* Exercise requirements: Leave out the pictures and print the records below exactly.

Excerpts from a dataset:
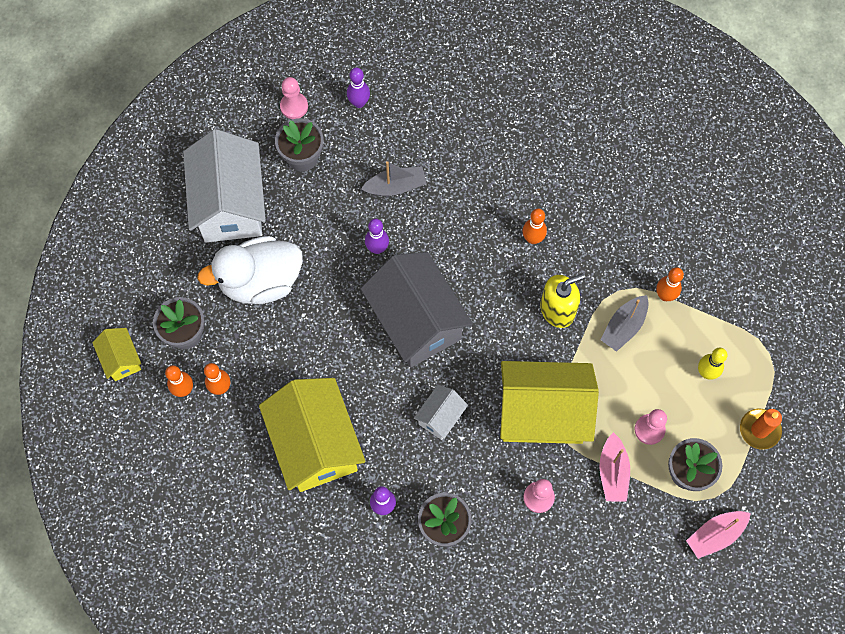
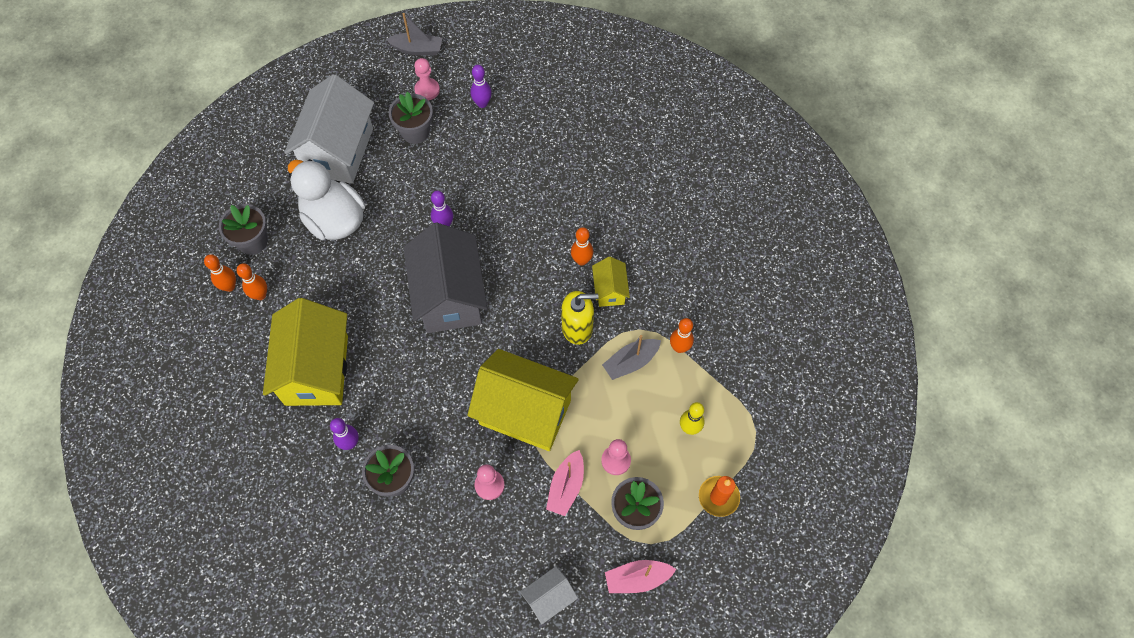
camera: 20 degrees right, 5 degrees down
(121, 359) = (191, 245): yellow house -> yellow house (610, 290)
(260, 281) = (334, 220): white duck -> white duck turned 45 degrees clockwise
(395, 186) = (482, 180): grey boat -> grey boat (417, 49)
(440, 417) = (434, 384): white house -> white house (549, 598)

* Exercise response:
camera: 20 degrees right, 5 degrees down
(121, 359) = (191, 245): yellow house -> yellow house (610, 290)
(260, 281) = (334, 220): white duck -> white duck turned 45 degrees clockwise
(395, 186) = (482, 180): grey boat -> grey boat (417, 49)
(440, 417) = (434, 384): white house -> white house (549, 598)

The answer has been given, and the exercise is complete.